(Object tracking records)
○ ○ ○ ○ ○ ○ ○

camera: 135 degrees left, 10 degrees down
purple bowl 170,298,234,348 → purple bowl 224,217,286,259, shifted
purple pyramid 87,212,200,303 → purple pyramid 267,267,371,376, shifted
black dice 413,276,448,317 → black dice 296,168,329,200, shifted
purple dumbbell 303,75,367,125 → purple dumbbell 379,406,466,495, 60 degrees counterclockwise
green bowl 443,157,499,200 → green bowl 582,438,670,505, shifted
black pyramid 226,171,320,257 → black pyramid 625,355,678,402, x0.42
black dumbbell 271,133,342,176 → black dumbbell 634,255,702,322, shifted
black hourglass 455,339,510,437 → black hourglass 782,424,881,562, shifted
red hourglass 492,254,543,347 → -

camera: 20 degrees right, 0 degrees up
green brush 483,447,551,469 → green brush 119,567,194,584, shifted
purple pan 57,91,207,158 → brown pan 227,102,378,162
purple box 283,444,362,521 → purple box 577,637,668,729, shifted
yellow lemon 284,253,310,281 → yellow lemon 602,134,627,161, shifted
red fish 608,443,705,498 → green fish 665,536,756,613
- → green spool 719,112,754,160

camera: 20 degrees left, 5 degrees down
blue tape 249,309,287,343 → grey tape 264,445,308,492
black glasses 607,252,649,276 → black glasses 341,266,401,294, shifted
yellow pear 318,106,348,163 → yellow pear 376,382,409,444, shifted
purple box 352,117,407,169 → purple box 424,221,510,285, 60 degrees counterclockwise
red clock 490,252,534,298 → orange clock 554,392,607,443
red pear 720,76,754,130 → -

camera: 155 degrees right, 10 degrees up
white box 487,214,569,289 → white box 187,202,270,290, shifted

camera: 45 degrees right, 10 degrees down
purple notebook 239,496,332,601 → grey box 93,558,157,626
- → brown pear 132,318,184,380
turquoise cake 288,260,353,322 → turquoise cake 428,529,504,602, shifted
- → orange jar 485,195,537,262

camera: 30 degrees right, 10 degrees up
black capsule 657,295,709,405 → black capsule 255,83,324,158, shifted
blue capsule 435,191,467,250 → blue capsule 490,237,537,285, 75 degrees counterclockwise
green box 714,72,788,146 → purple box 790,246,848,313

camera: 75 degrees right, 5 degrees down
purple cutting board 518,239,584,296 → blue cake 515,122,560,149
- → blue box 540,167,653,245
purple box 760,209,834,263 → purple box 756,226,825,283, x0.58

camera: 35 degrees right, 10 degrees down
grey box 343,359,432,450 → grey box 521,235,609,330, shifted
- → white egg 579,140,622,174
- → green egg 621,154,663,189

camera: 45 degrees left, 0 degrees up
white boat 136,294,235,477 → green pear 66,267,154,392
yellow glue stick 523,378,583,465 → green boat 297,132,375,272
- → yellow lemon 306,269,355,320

○ ○ ○ ○ ○ ○ ○

■ **Assignment**: Read the entries and select each line where the word "bowl" is found.

■ **Result for this exercise**:
purple bowl 170,298,234,348 → purple bowl 224,217,286,259, shifted
green bowl 443,157,499,200 → green bowl 582,438,670,505, shifted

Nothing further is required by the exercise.